Work to complete
An exact copy of the entries is required, with every image omitted.

Data shown
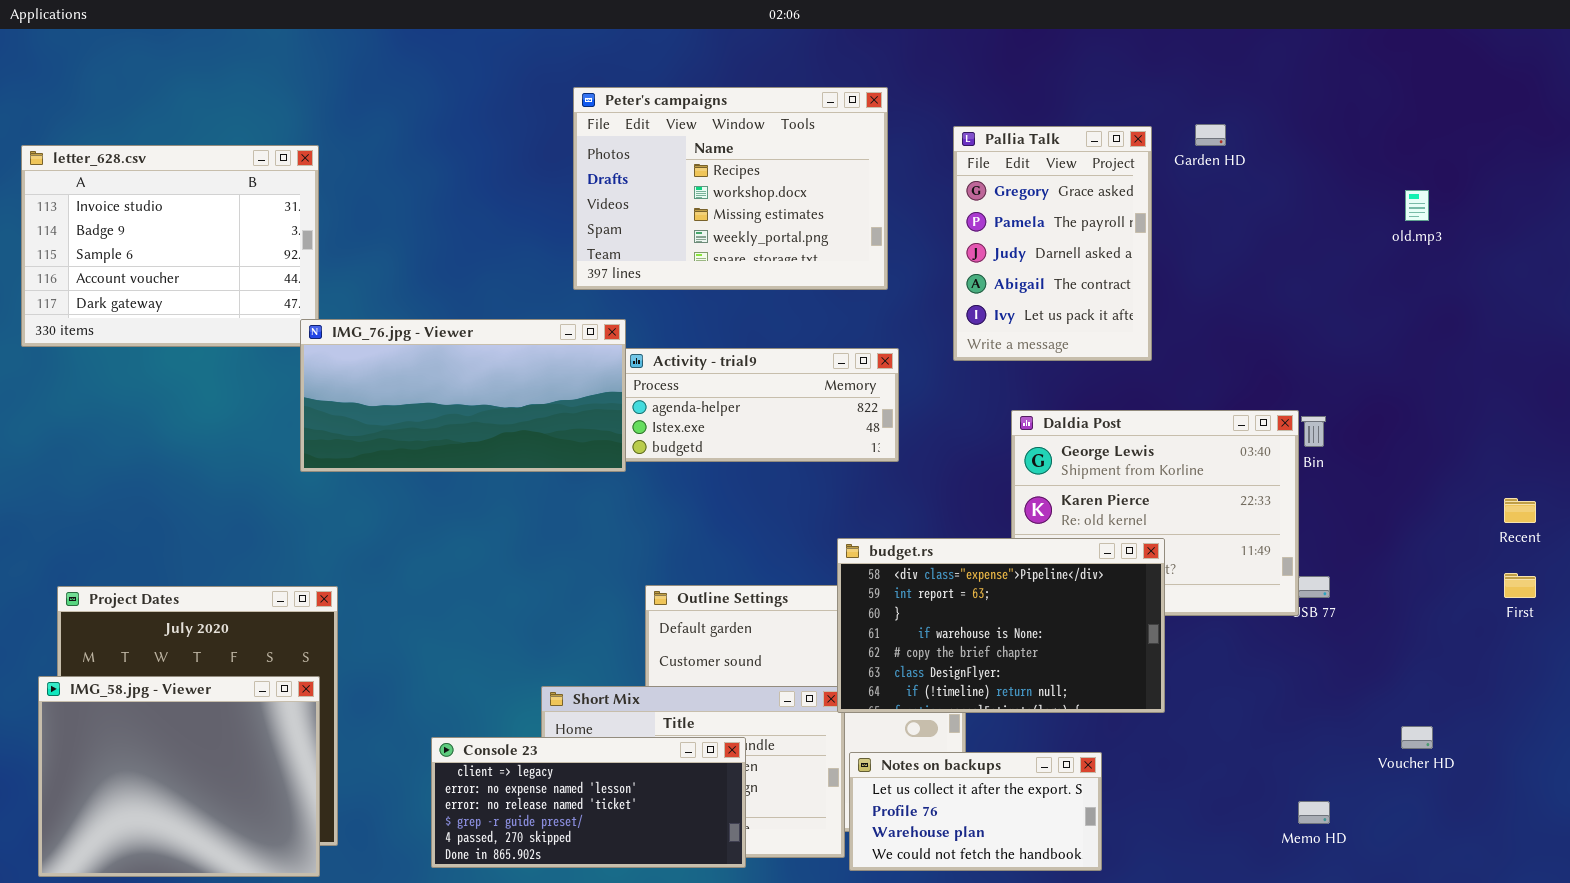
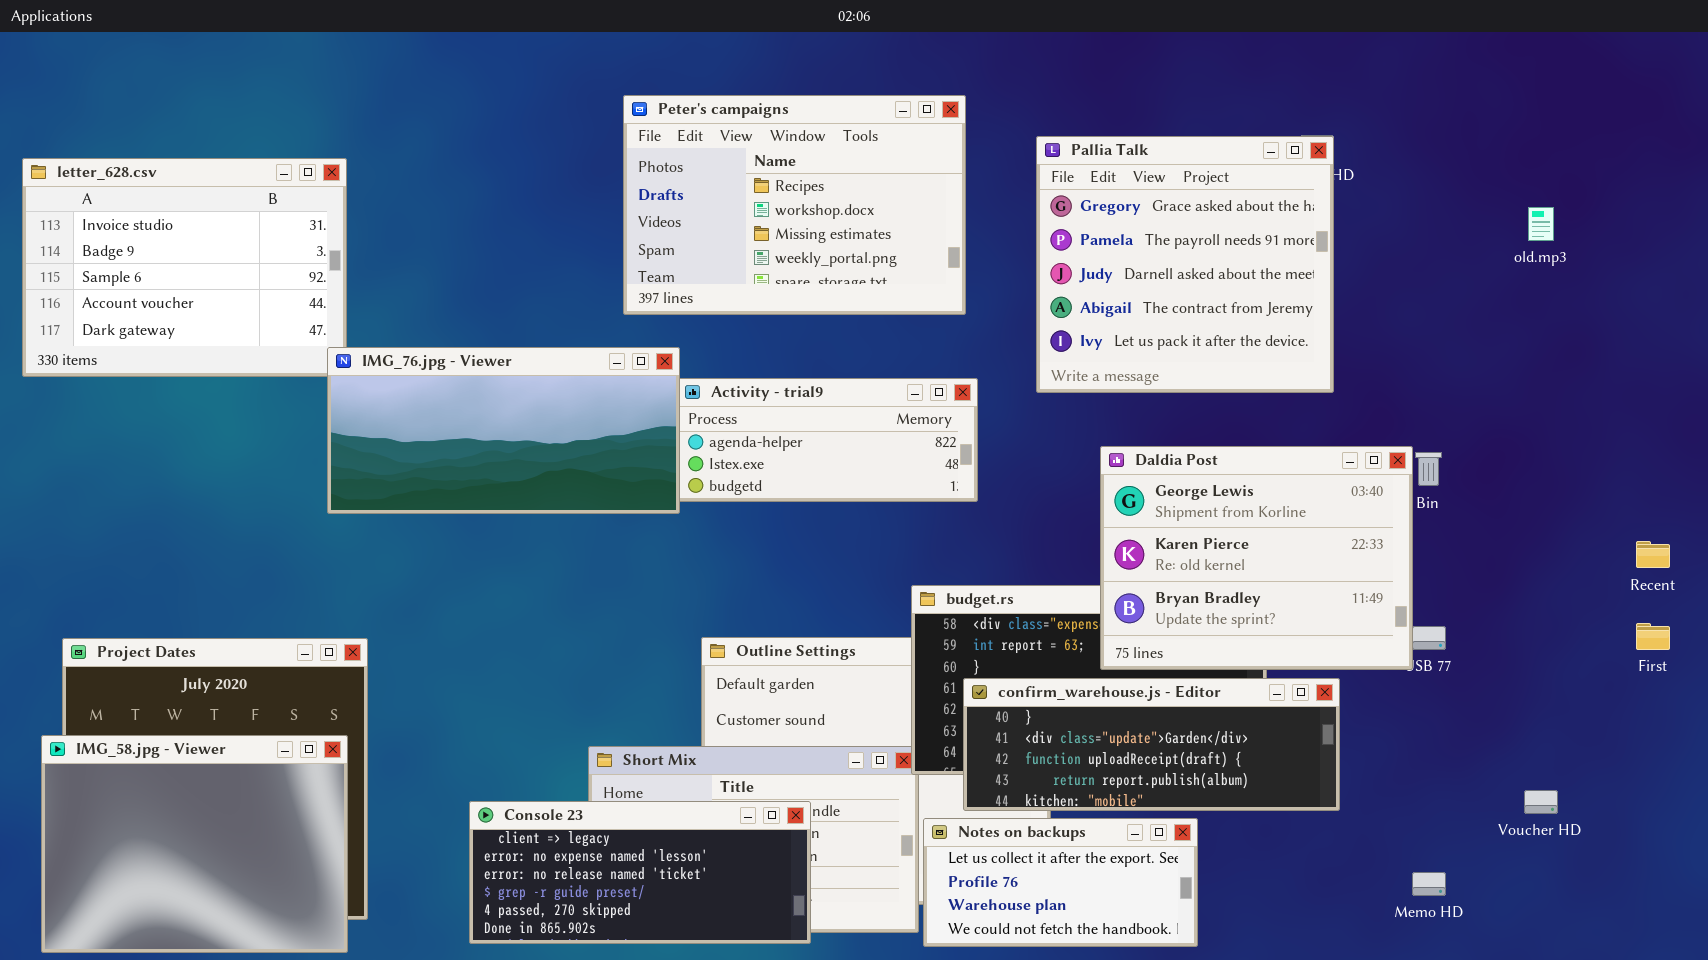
Pallia Talk: [953,126,1152,361] -> [1036,136,1334,393], resized
Daldia Post: [1011,410,1299,616] -> [1100,446,1413,670], raised
confirm_warehouse.js - Editor: none -> [963,678,1340,811], opened

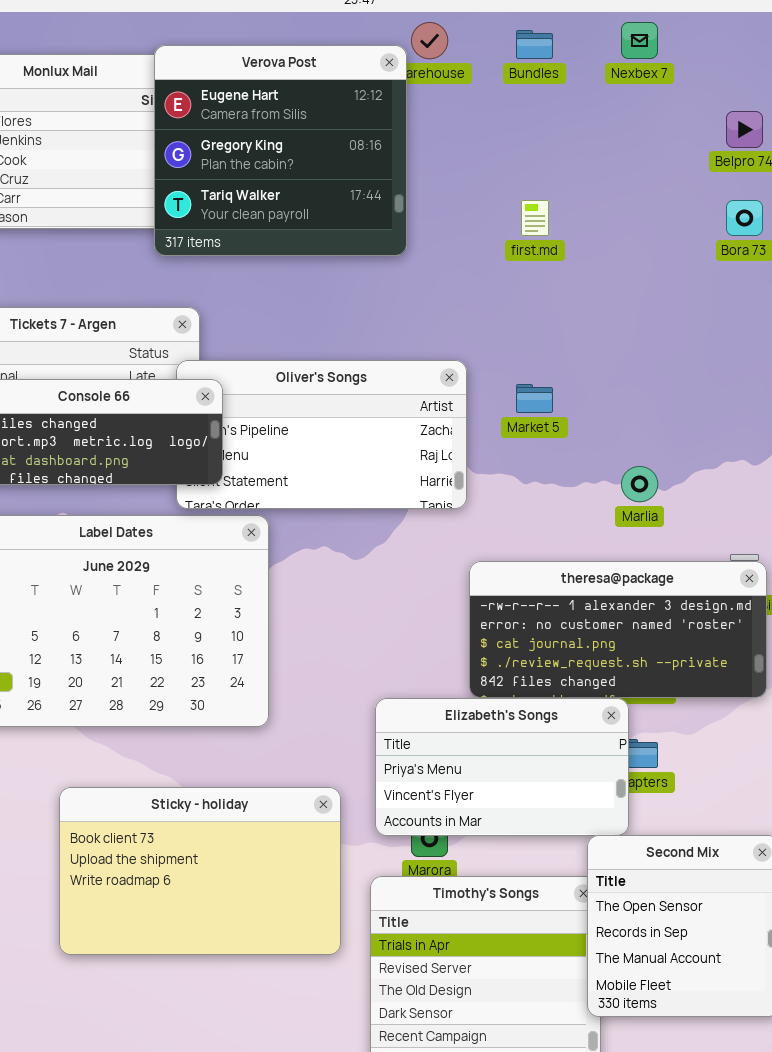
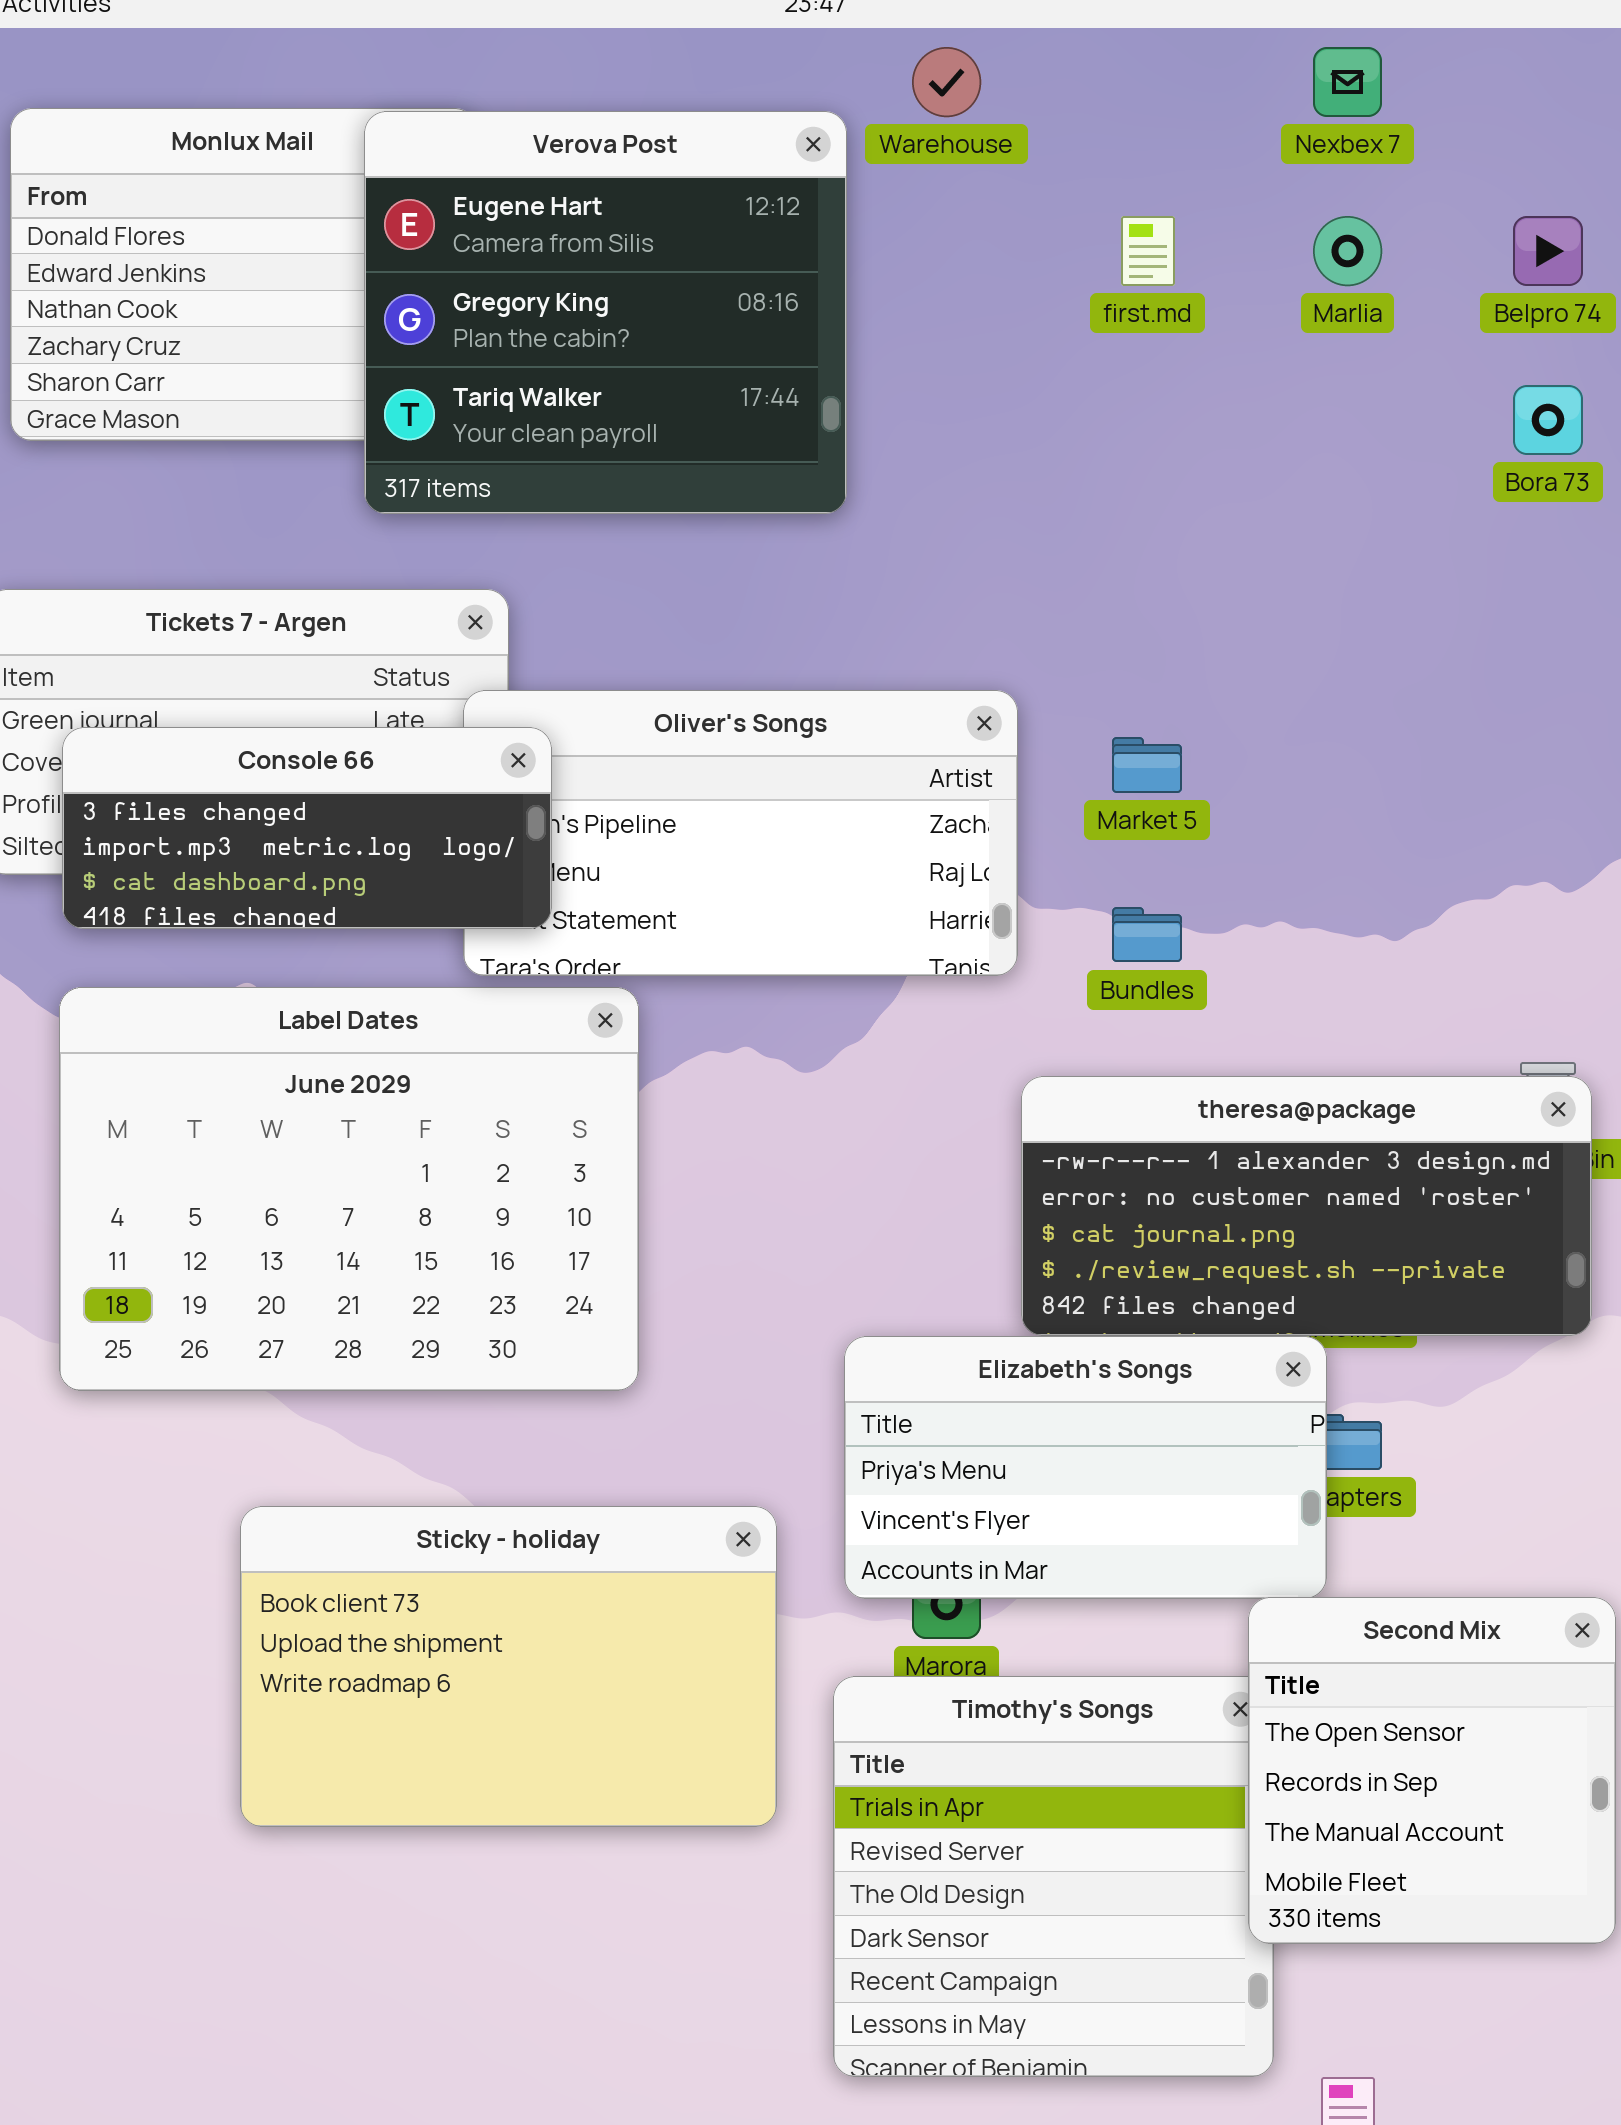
Bundles: [516,30,553,59] -> [1112,907,1182,962], moved
Verova Post: [154,45,407,256] -> [364,111,847,514], moved
first.md: [521,200,549,236] -> [1121,216,1175,286], moved
Marlia: [621,466,658,502] -> [1313,216,1382,286], moved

Task result
Pallia Talk: [953,126,1152,361] -> [1036,136,1334,393], resized
Daldia Post: [1011,410,1299,616] -> [1100,446,1413,670], raised
confirm_warehouse.js - Editor: none -> [963,678,1340,811], opened

Bundles: [516,30,553,59] -> [1112,907,1182,962], moved
Verova Post: [154,45,407,256] -> [364,111,847,514], moved
first.md: [521,200,549,236] -> [1121,216,1175,286], moved
Marlia: [621,466,658,502] -> [1313,216,1382,286], moved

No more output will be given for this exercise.